PROBLEM
Please take the lines from the one holding "The brown_musemasex at" through the one holding "The red_ravifo at" in the data below and copy them exactly.

AVAILABLE DATA
————

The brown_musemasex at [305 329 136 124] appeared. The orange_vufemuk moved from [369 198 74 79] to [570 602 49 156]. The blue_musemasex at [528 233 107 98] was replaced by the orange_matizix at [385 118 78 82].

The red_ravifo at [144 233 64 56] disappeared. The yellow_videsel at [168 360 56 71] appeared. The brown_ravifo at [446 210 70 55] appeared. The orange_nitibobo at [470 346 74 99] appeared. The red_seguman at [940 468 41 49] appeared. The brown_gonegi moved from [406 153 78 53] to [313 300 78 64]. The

————

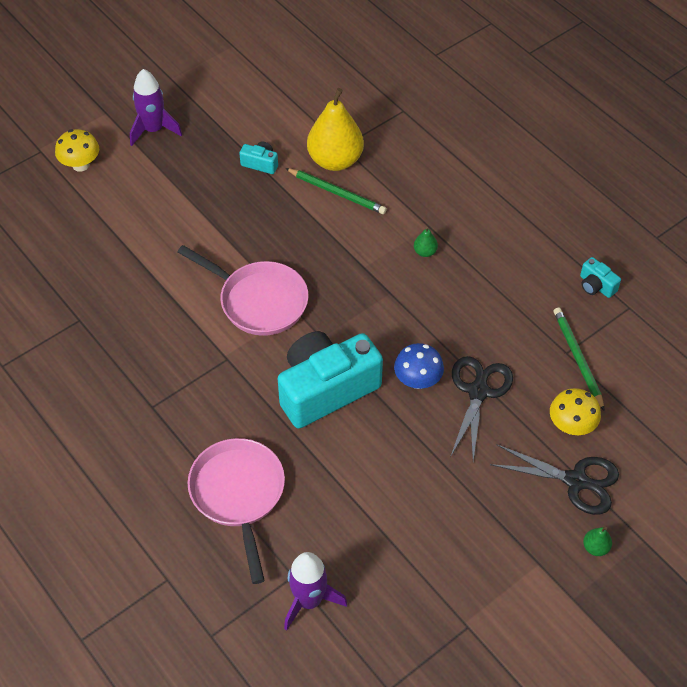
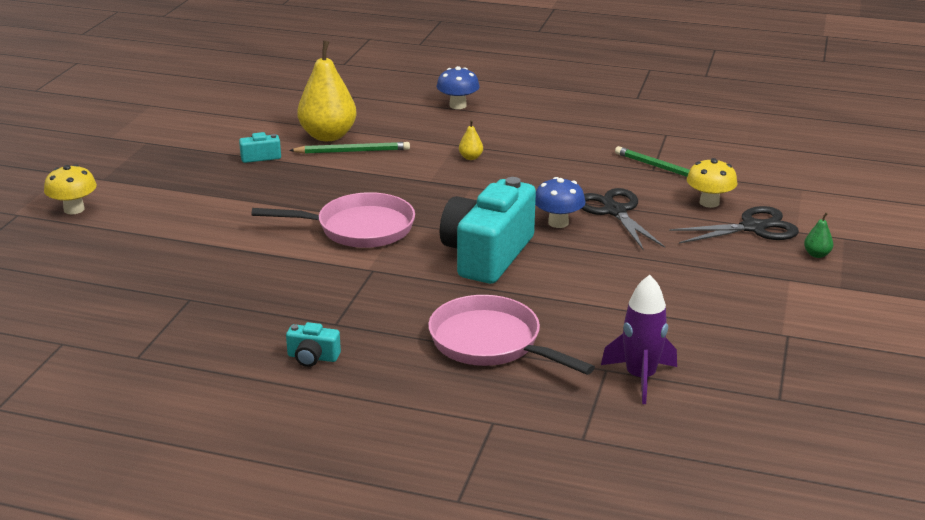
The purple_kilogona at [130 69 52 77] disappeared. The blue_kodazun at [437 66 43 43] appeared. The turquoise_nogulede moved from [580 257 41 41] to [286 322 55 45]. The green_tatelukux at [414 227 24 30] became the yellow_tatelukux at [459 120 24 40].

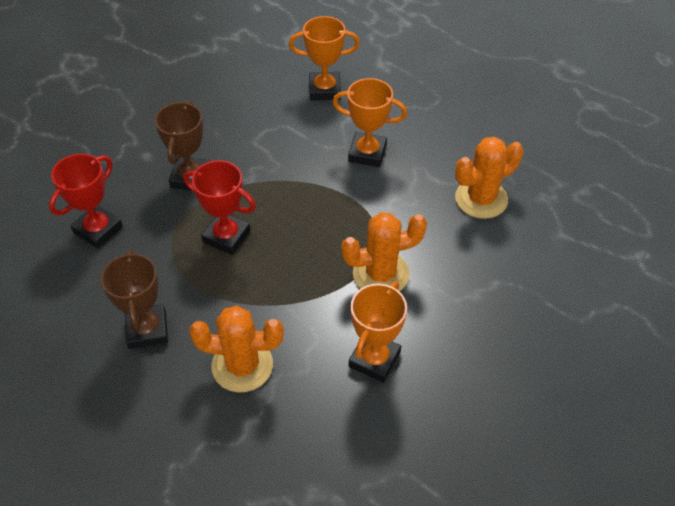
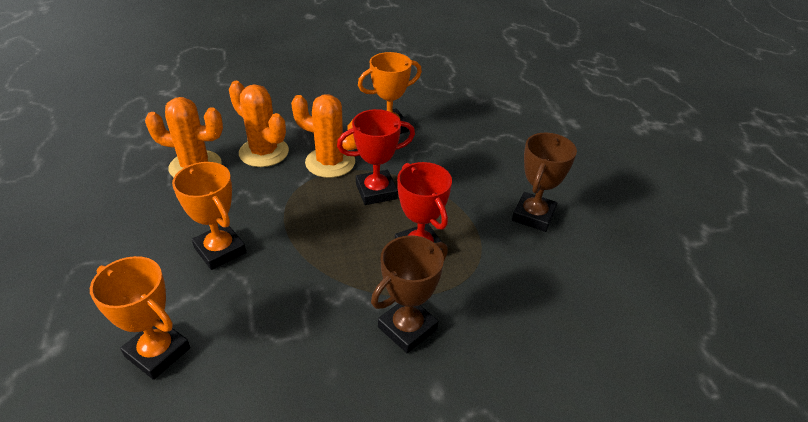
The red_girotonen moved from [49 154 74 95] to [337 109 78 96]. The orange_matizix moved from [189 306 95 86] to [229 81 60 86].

————

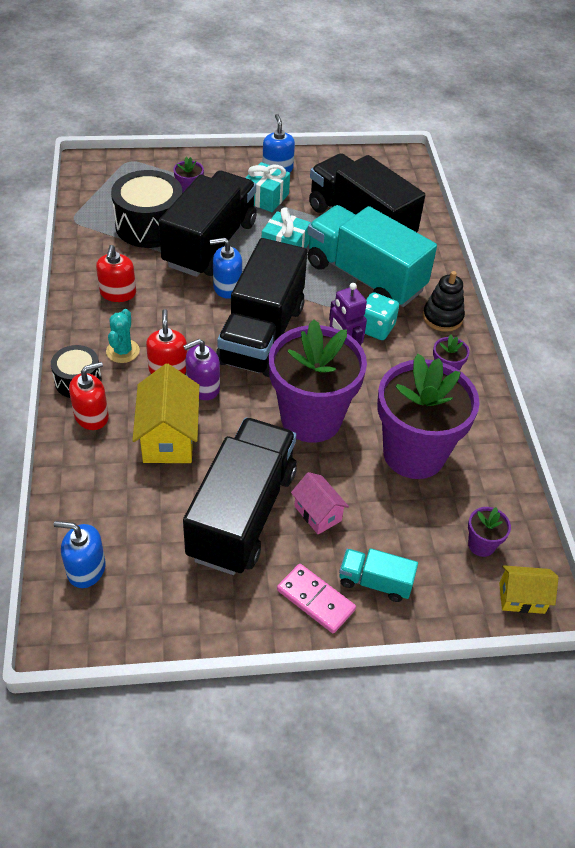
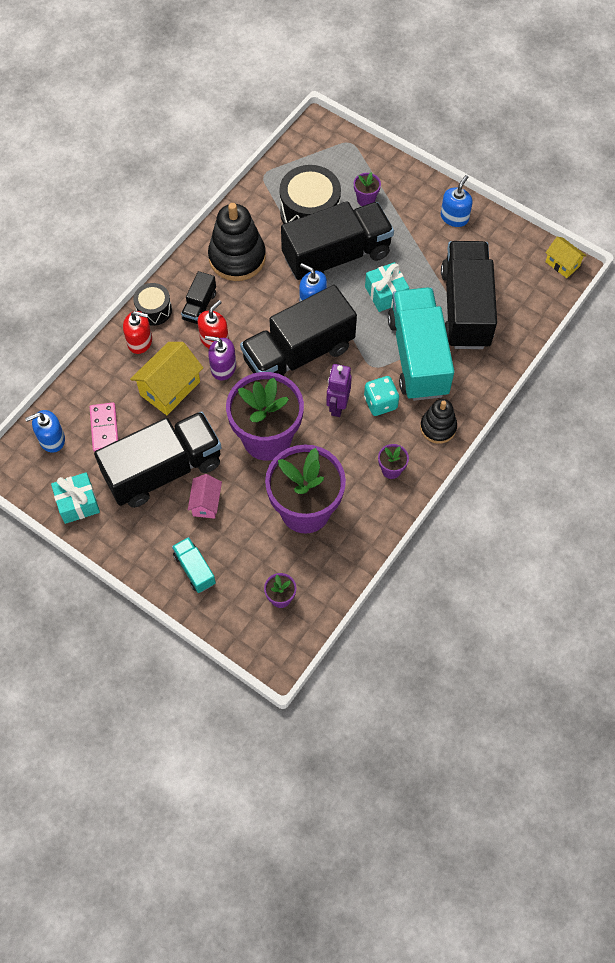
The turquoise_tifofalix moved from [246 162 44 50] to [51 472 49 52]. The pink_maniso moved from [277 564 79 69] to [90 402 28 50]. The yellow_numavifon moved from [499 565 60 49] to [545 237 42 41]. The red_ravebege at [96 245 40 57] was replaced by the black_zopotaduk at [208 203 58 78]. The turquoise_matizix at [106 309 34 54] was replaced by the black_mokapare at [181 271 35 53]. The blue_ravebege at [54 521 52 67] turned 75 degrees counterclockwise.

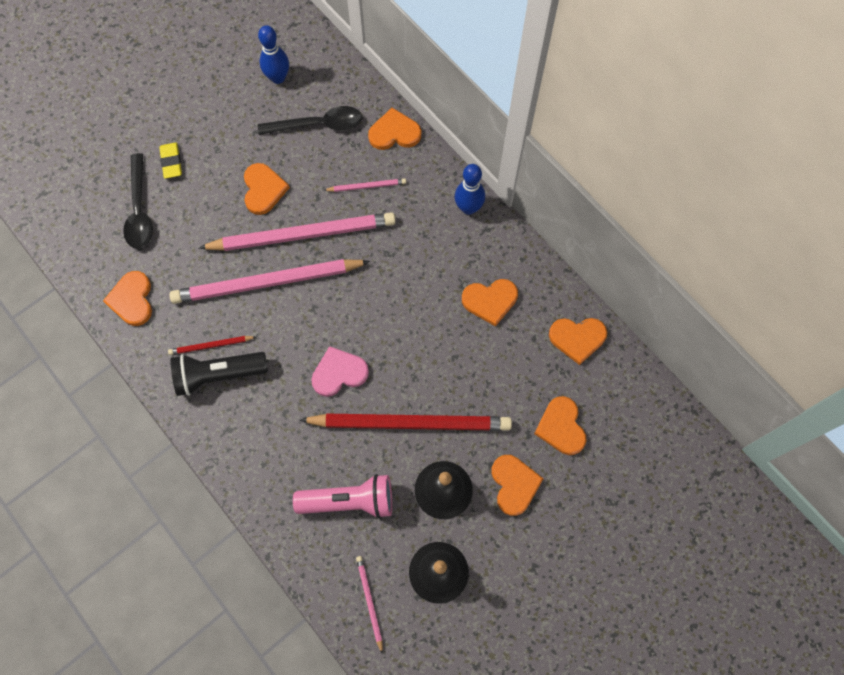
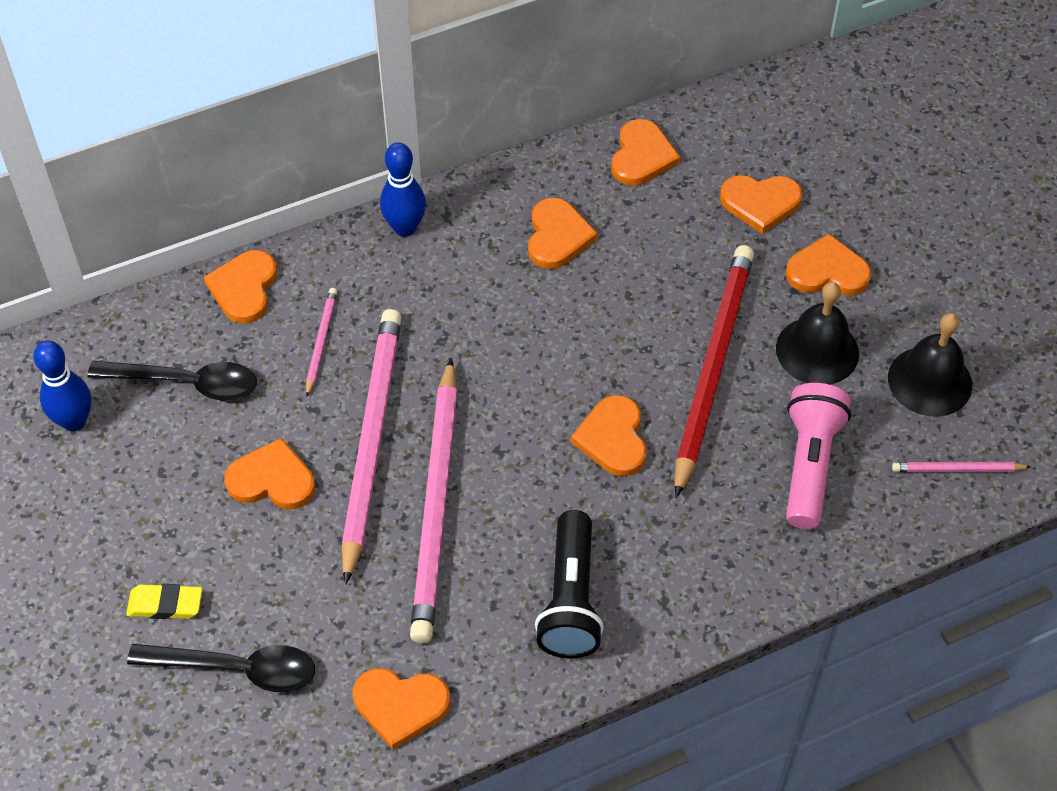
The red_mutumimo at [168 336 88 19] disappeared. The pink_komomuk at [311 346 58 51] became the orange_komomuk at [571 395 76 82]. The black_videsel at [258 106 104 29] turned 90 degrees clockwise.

————

EXERCISE OUTPUT
The brown_musemasex at [305 329 136 124] appeared. The orange_vufemuk moved from [369 198 74 79] to [570 602 49 156]. The blue_musemasex at [528 233 107 98] was replaced by the orange_matizix at [385 118 78 82].

The red_ravifo at [144 233 64 56] disappeared. The yellow_videsel at [168 360 56 71] appeared. The brown_ravifo at [446 210 70 55] appeared. The orange_nitibobo at [470 346 74 99] appeared. The red_seguman at [940 468 41 49] appeared. The brown_gonegi moved from [406 153 78 53] to [313 300 78 64]. The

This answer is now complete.